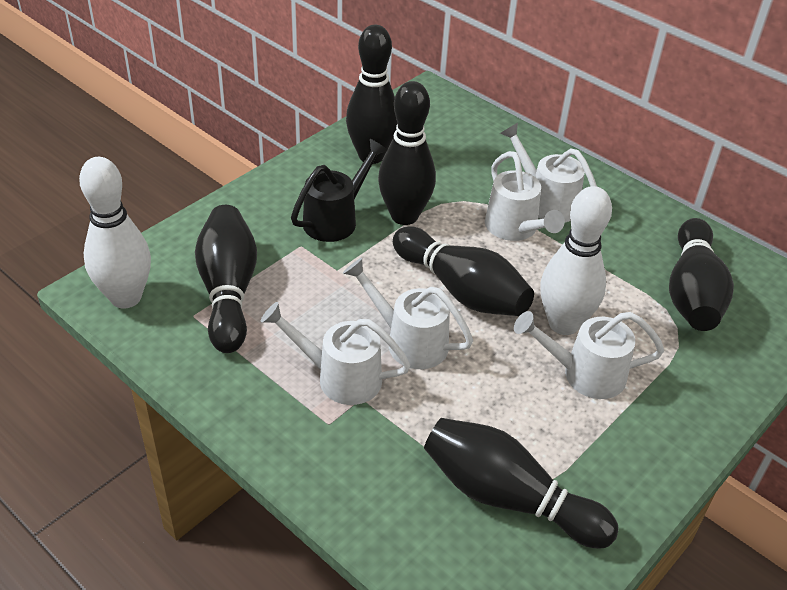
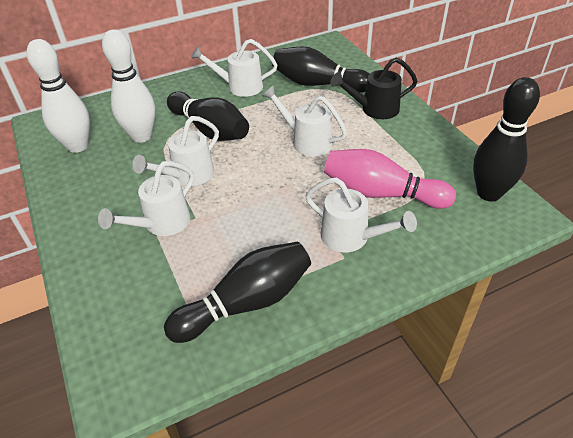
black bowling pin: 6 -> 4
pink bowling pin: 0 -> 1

# # # #

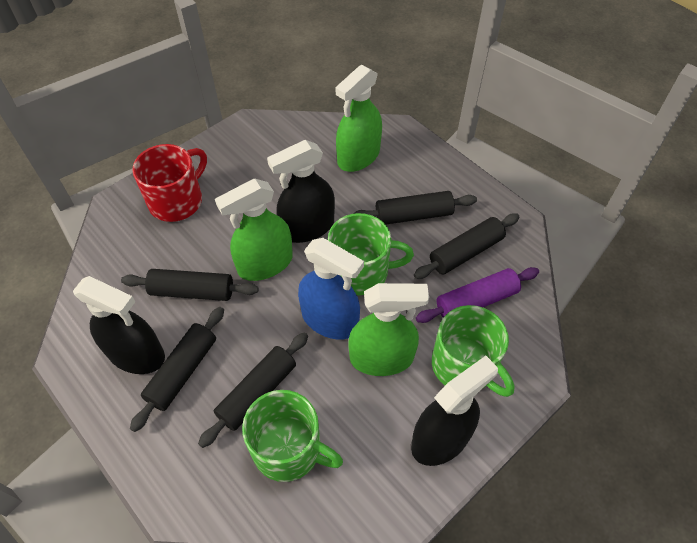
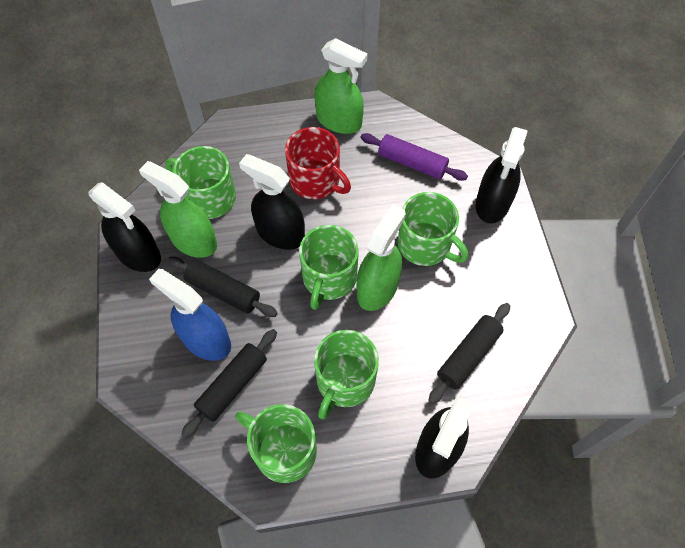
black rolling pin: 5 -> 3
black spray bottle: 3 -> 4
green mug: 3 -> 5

# # # #

**Brief**
What lines hold the string "bowling"? Pick them out of the data.

**Reply**
black bowling pin: 6 -> 4
pink bowling pin: 0 -> 1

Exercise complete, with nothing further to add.